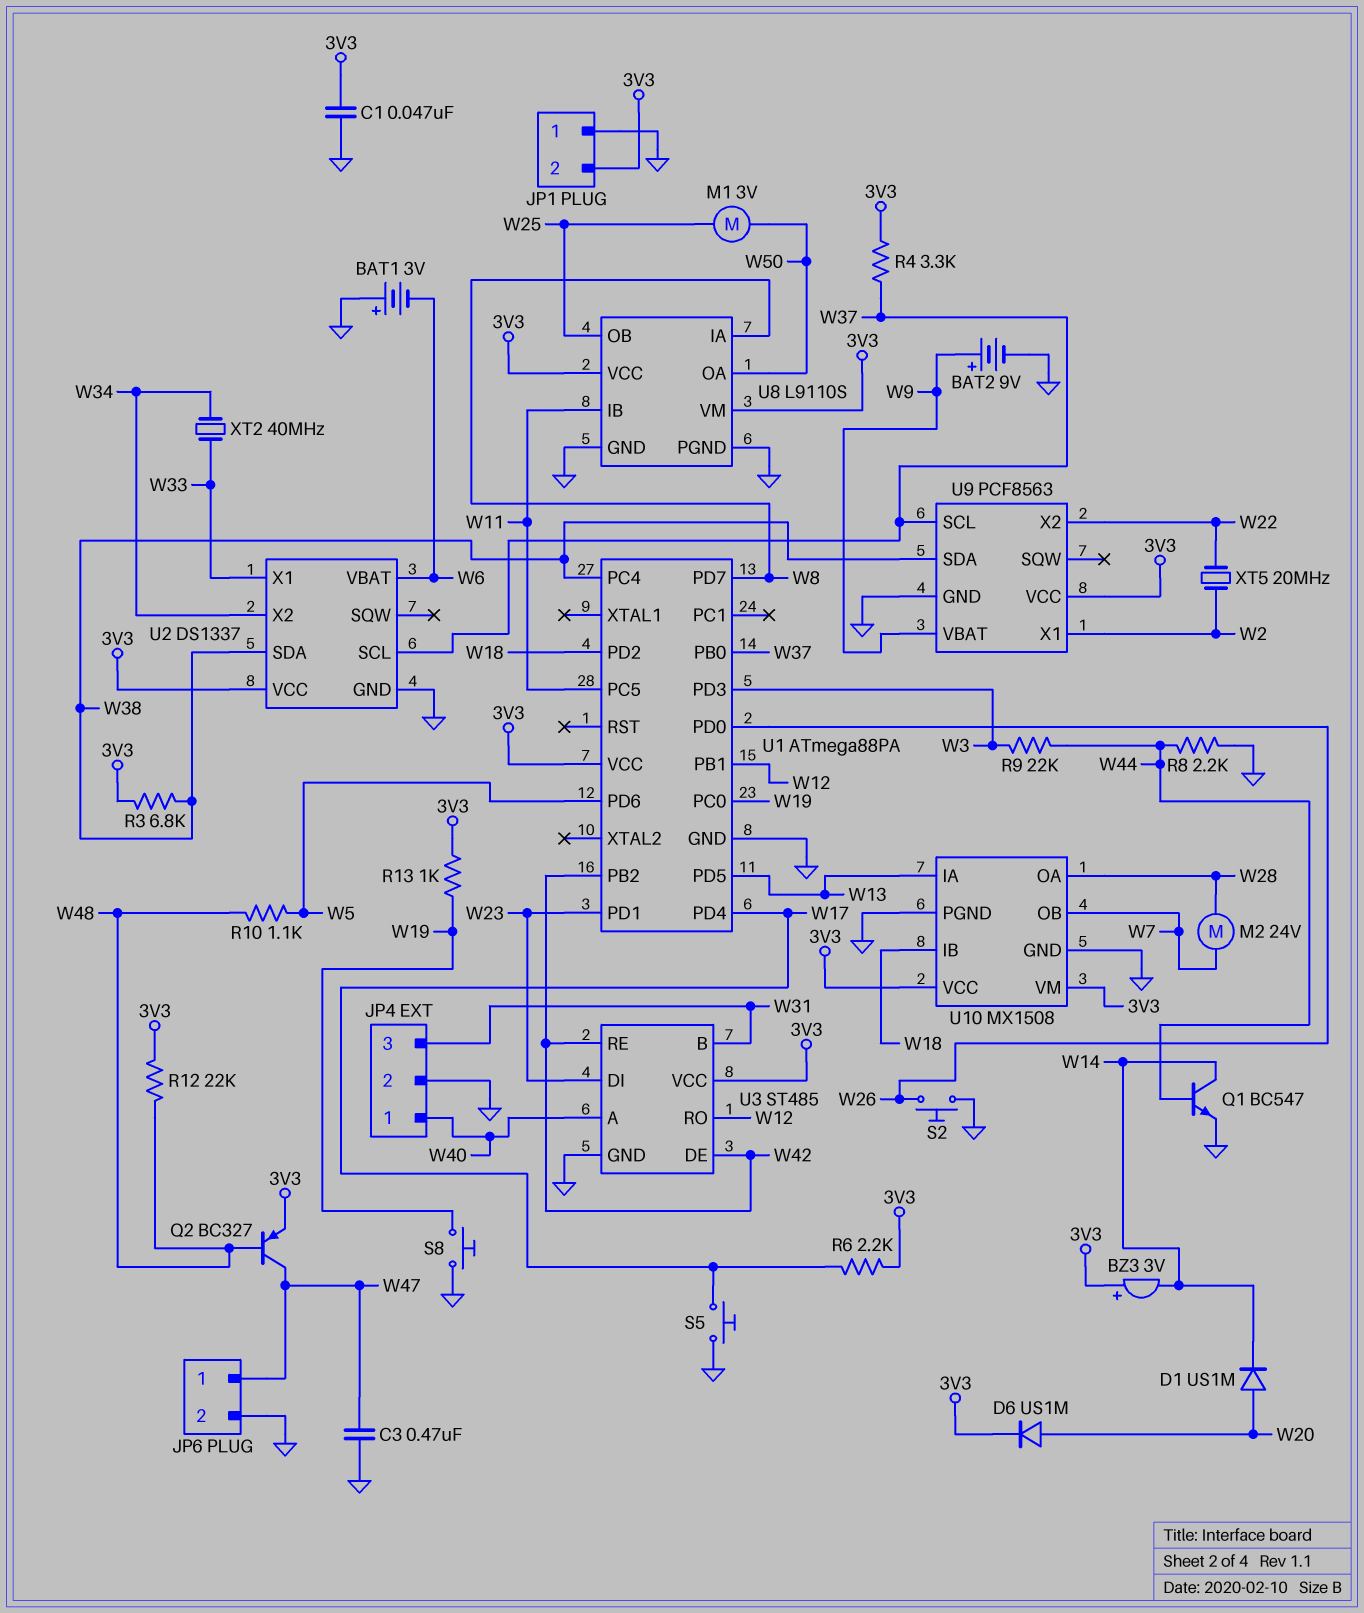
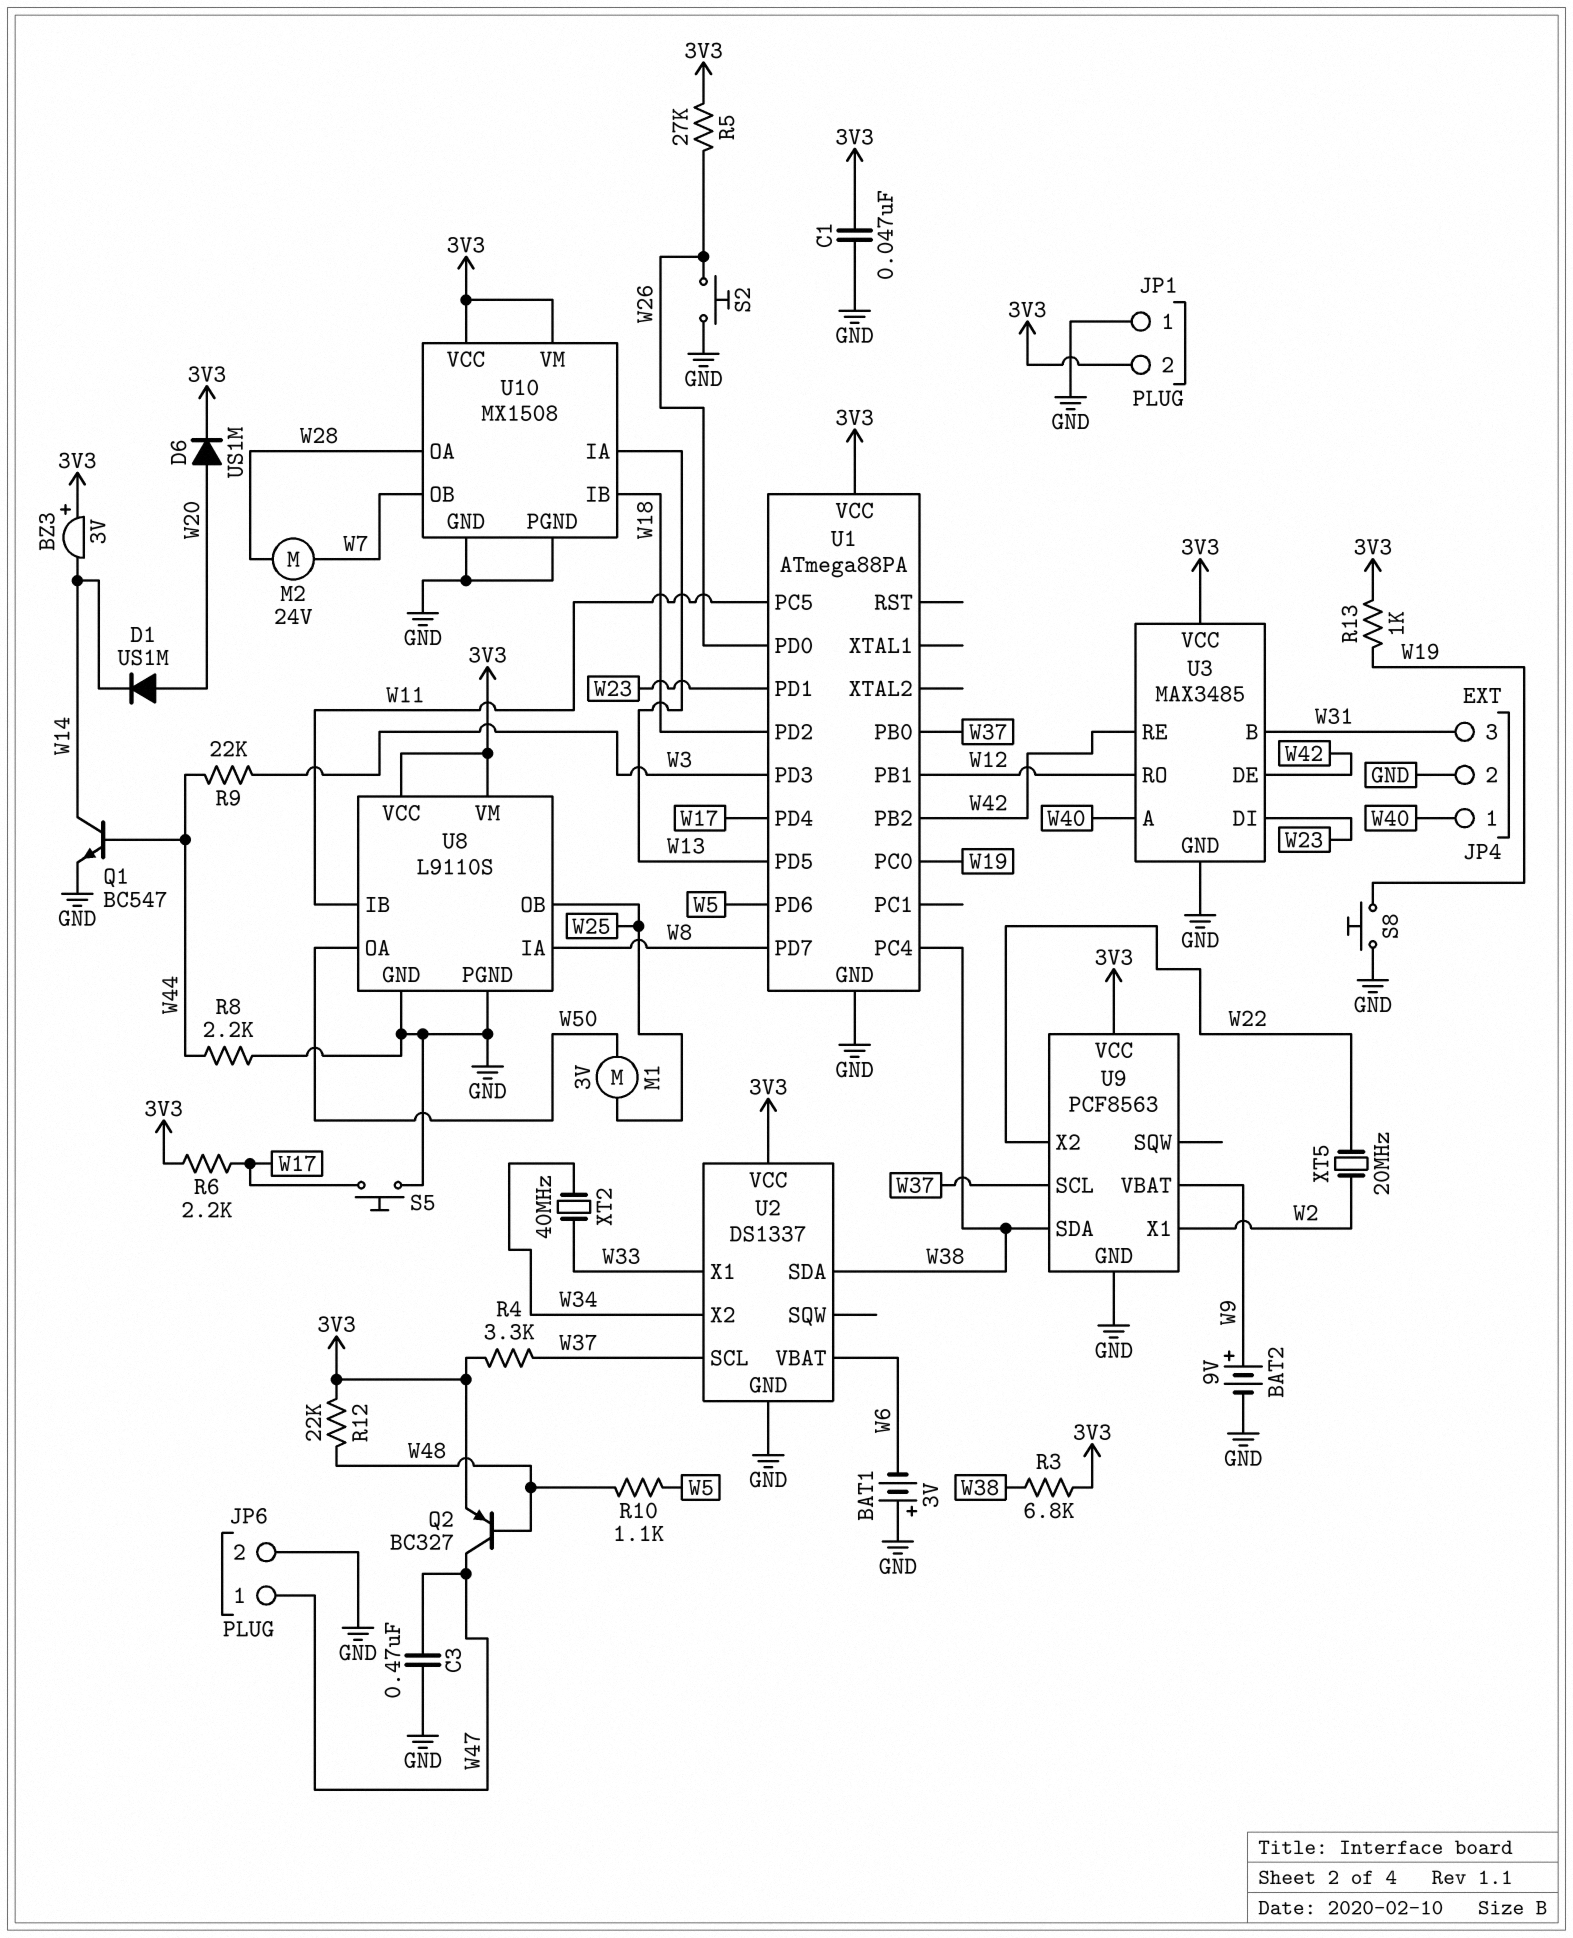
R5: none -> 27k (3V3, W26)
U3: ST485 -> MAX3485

* * *

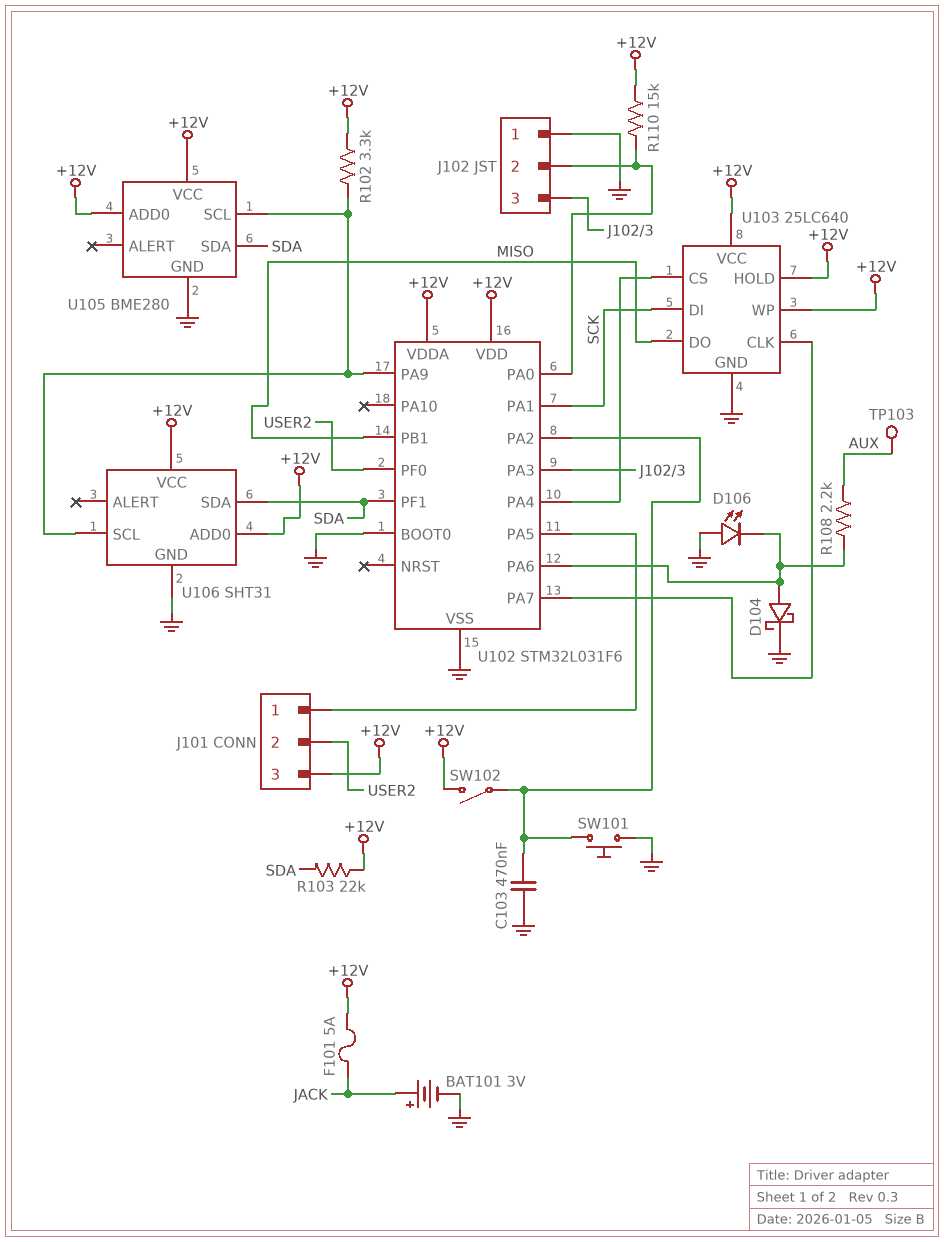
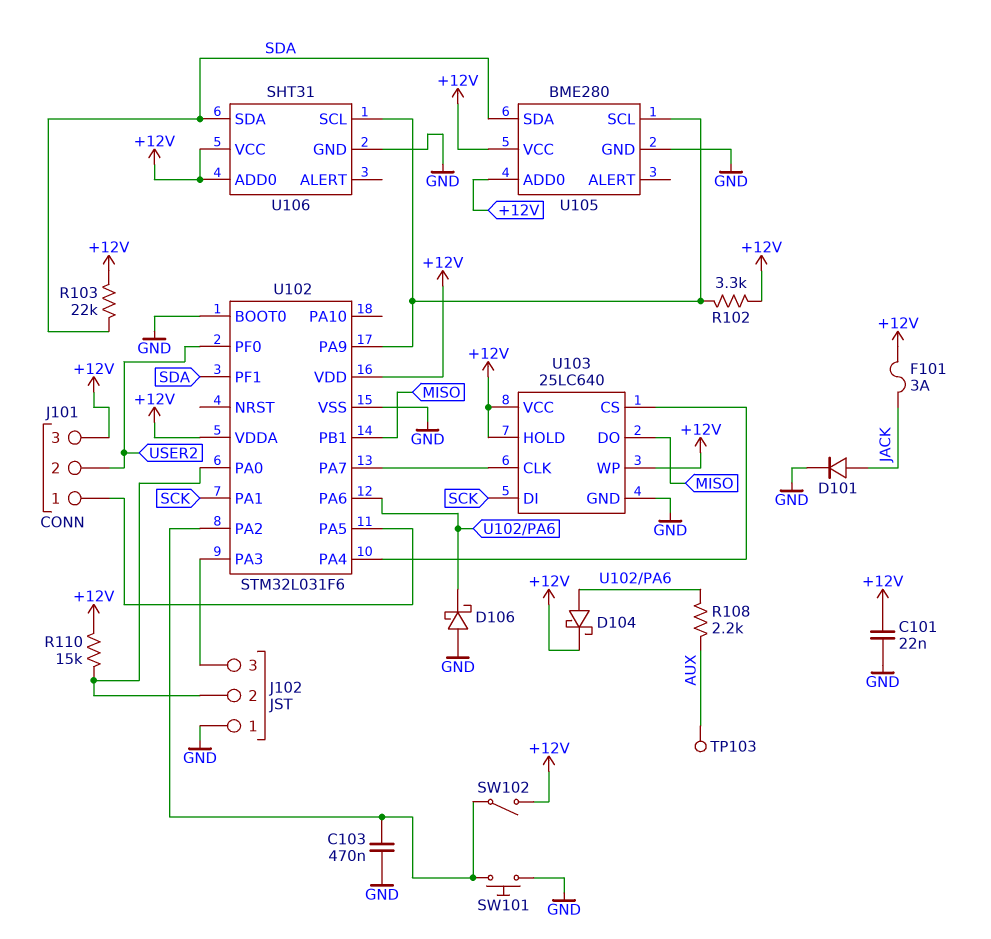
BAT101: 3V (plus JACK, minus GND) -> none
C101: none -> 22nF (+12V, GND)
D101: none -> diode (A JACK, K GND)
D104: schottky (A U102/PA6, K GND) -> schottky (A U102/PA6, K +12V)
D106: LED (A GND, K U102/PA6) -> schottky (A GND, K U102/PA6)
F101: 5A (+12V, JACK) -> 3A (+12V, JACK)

---

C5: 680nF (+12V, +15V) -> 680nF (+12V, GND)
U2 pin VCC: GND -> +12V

▶ _ABOUT THIS EXERCISE_
Your answer should be the lines above from the one containing "D101: none -> diode (A JACK, K GND)" through the one containing "F101: 5A (+12V, JACK) -> 3A (+12V, JACK)", copied exactly and with both ends kept.

▶ _WRITTEN RESPONSE_
D101: none -> diode (A JACK, K GND)
D104: schottky (A U102/PA6, K GND) -> schottky (A U102/PA6, K +12V)
D106: LED (A GND, K U102/PA6) -> schottky (A GND, K U102/PA6)
F101: 5A (+12V, JACK) -> 3A (+12V, JACK)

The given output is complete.